*** Opening of EXERCISE DATA ***
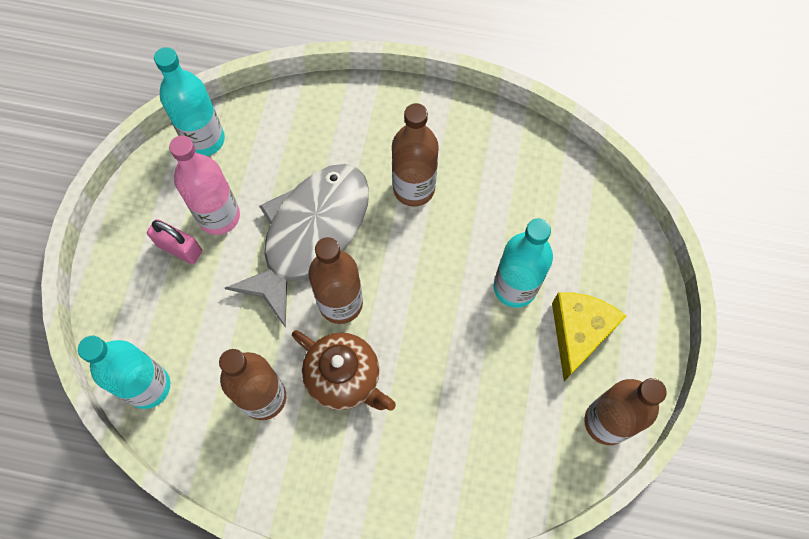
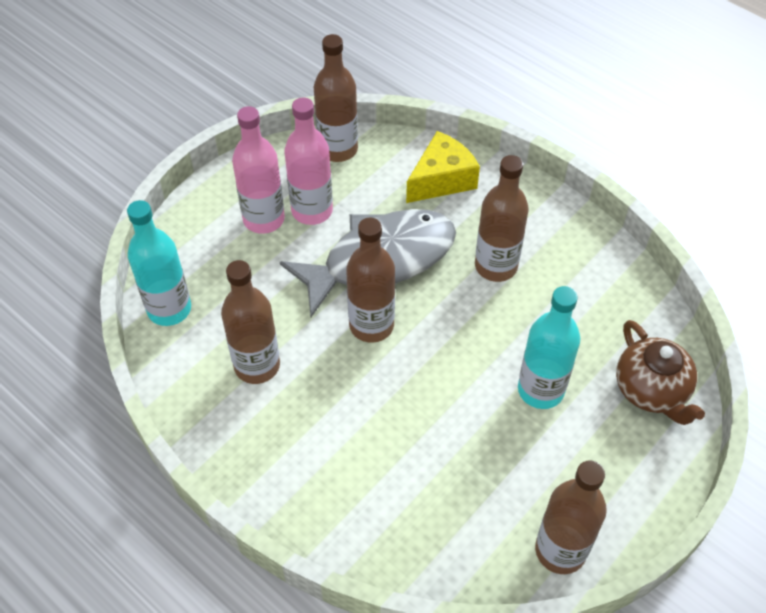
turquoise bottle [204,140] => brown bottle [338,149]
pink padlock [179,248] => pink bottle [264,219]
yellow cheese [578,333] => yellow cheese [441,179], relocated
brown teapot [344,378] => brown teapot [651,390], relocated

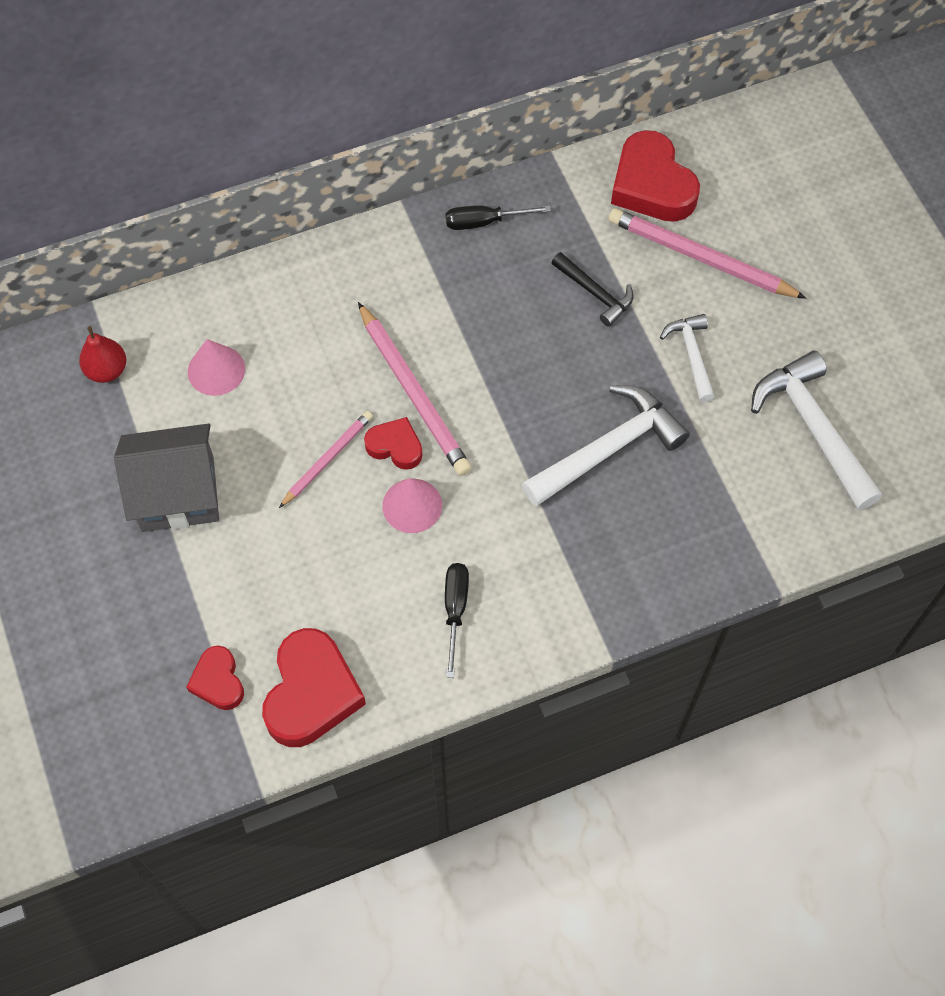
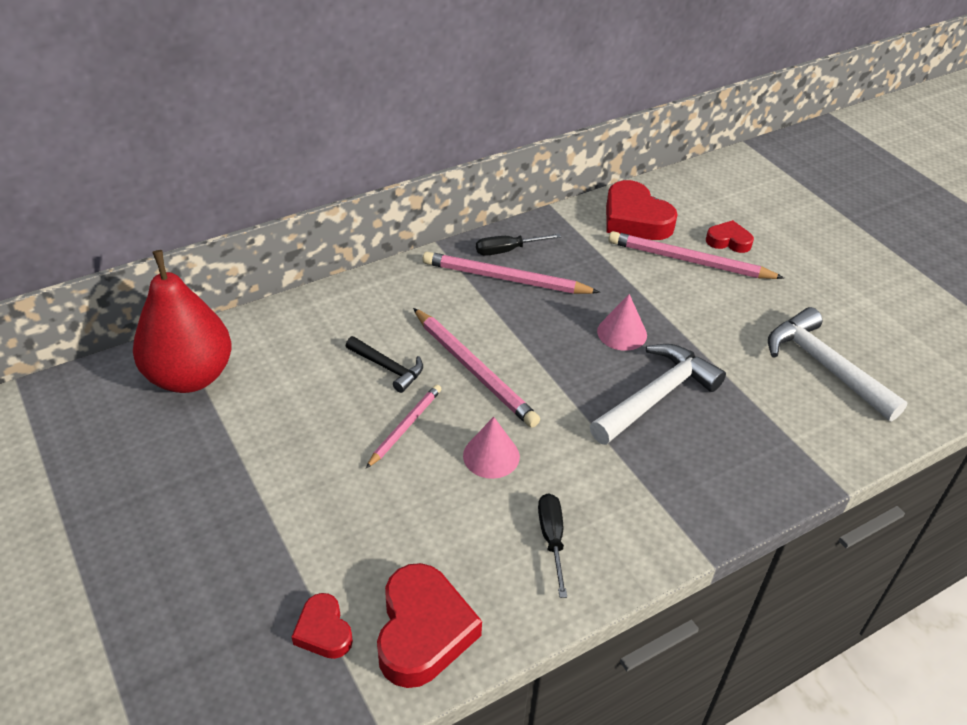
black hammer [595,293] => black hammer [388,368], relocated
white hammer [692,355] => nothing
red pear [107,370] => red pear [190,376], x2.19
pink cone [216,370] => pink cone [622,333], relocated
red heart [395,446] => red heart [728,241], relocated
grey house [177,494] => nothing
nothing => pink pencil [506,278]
*** Close of EXERCISE DATA ***
## ASSIGNED TASK
Could you reproduce all of the data above exactly and skip any image?

## TASK RESULT
turquoise bottle [204,140] => brown bottle [338,149]
pink padlock [179,248] => pink bottle [264,219]
yellow cheese [578,333] => yellow cheese [441,179], relocated
brown teapot [344,378] => brown teapot [651,390], relocated

black hammer [595,293] => black hammer [388,368], relocated
white hammer [692,355] => nothing
red pear [107,370] => red pear [190,376], x2.19
pink cone [216,370] => pink cone [622,333], relocated
red heart [395,446] => red heart [728,241], relocated
grey house [177,494] => nothing
nothing => pink pencil [506,278]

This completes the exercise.